### Records shown
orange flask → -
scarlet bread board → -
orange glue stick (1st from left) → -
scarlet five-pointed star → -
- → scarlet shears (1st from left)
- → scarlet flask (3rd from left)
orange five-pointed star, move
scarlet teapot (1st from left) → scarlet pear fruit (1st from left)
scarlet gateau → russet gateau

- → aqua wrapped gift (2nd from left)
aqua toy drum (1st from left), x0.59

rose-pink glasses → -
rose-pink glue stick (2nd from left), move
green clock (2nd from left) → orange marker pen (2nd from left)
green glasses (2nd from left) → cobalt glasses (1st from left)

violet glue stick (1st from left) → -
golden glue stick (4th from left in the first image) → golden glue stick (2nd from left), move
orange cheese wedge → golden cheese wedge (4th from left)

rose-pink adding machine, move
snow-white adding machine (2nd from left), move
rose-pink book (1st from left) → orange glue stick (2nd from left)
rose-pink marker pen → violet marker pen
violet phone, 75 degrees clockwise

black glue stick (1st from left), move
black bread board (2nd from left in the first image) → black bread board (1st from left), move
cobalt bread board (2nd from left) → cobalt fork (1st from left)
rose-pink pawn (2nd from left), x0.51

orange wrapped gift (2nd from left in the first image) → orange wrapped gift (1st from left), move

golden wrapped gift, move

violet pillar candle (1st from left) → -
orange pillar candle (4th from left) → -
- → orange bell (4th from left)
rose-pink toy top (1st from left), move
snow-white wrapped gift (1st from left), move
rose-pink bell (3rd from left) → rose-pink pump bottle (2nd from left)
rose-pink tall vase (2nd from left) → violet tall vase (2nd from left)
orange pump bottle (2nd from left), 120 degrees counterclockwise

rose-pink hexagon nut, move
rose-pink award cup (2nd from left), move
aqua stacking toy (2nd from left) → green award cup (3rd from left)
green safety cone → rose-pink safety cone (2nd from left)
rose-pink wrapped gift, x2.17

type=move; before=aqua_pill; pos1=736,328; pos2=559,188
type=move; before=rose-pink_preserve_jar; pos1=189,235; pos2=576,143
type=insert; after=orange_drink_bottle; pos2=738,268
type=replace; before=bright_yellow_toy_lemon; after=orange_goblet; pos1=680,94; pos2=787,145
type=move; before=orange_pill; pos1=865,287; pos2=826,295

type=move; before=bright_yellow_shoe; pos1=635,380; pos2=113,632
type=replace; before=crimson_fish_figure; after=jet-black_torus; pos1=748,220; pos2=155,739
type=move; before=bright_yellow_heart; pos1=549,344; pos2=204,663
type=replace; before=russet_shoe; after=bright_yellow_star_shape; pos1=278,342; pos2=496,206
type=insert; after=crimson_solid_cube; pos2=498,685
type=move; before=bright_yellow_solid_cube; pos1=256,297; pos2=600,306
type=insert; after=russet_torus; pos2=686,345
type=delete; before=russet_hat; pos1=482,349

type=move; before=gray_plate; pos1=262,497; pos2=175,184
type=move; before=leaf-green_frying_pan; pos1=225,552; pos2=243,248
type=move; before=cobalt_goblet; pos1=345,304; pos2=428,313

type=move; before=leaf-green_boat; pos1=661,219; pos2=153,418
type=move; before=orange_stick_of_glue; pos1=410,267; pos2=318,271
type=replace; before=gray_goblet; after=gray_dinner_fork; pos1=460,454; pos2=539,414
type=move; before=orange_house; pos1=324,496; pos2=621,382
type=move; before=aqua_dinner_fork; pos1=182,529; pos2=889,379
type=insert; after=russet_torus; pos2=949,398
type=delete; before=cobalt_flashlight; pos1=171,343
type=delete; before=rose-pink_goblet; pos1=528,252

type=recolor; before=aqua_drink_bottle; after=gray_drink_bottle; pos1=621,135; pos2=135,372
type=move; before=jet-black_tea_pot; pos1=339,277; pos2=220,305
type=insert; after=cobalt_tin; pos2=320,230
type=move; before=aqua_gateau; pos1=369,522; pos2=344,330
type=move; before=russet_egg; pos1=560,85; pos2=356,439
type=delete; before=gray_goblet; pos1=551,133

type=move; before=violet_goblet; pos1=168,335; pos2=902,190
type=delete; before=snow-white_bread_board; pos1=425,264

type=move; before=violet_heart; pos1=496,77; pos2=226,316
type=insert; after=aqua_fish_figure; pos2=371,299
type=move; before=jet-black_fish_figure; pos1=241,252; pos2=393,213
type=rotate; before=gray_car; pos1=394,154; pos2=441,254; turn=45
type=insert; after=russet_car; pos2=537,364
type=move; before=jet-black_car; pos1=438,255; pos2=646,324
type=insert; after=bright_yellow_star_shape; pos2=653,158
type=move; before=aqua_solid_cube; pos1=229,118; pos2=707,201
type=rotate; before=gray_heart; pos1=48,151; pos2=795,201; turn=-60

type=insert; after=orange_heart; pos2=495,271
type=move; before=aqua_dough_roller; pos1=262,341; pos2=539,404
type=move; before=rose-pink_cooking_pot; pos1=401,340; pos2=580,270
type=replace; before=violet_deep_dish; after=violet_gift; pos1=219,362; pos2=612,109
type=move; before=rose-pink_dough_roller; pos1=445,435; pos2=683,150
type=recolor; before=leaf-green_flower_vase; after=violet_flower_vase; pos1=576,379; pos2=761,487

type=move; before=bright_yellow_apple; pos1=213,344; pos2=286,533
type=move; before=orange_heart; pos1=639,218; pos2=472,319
######
The reply is a bare number: how many lines above include "five".

2